## [The data]
============================================================

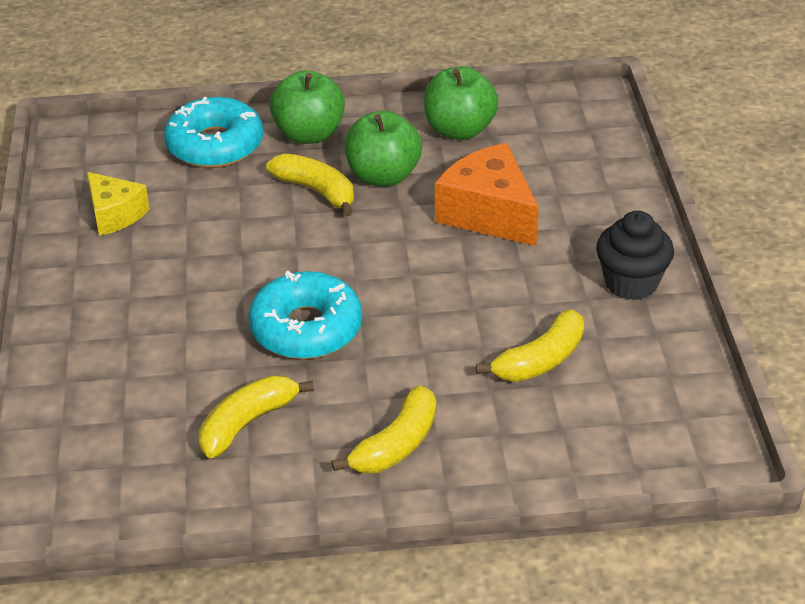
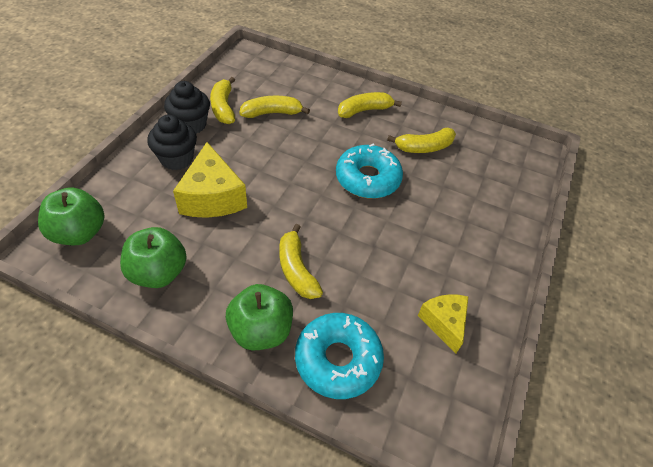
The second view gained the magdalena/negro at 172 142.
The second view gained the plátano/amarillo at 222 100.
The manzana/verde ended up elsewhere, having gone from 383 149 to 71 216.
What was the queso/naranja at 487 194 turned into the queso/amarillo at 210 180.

============================================================

## [What is being asked]
For this exercise, restate the material exactly and skip every picture.

## [Response area]
The second view gained the magdalena/negro at 172 142.
The second view gained the plátano/amarillo at 222 100.
The manzana/verde ended up elsewhere, having gone from 383 149 to 71 216.
What was the queso/naranja at 487 194 turned into the queso/amarillo at 210 180.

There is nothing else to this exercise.